▶ _The records_
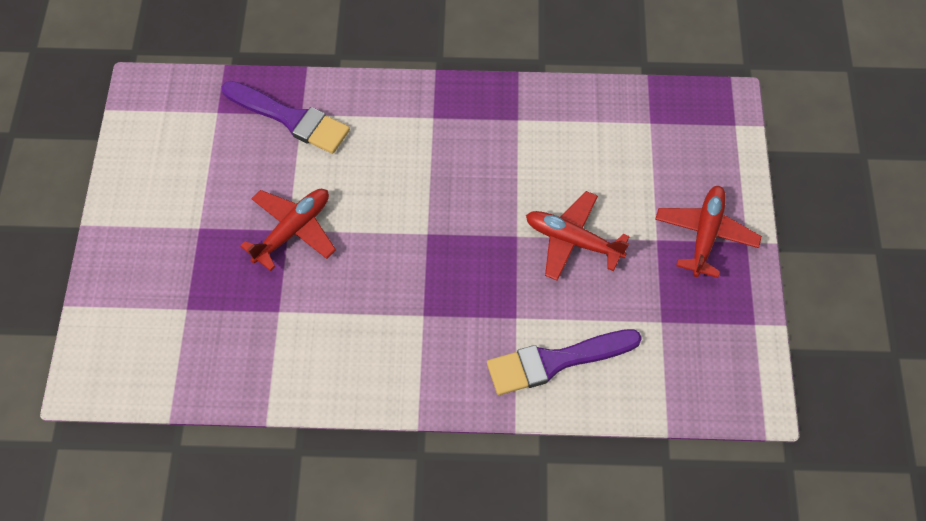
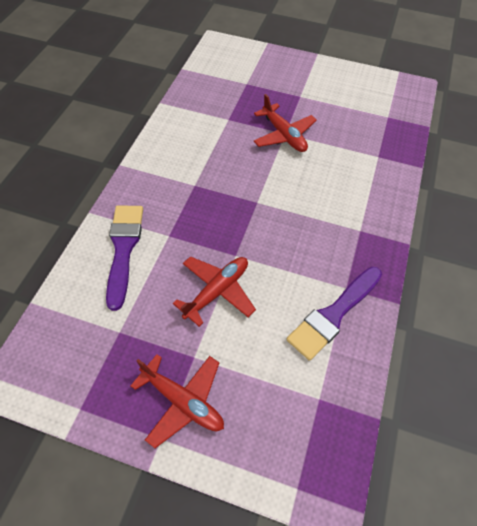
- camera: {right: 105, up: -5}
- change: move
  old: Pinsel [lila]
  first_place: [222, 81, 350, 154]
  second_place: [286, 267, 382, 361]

▶ _What you need to do_
Set down every record word for word and leave out the pictures.

▶ _Exercise solution_
- camera: {right: 105, up: -5}
- change: move
  old: Pinsel [lila]
  first_place: [222, 81, 350, 154]
  second_place: [286, 267, 382, 361]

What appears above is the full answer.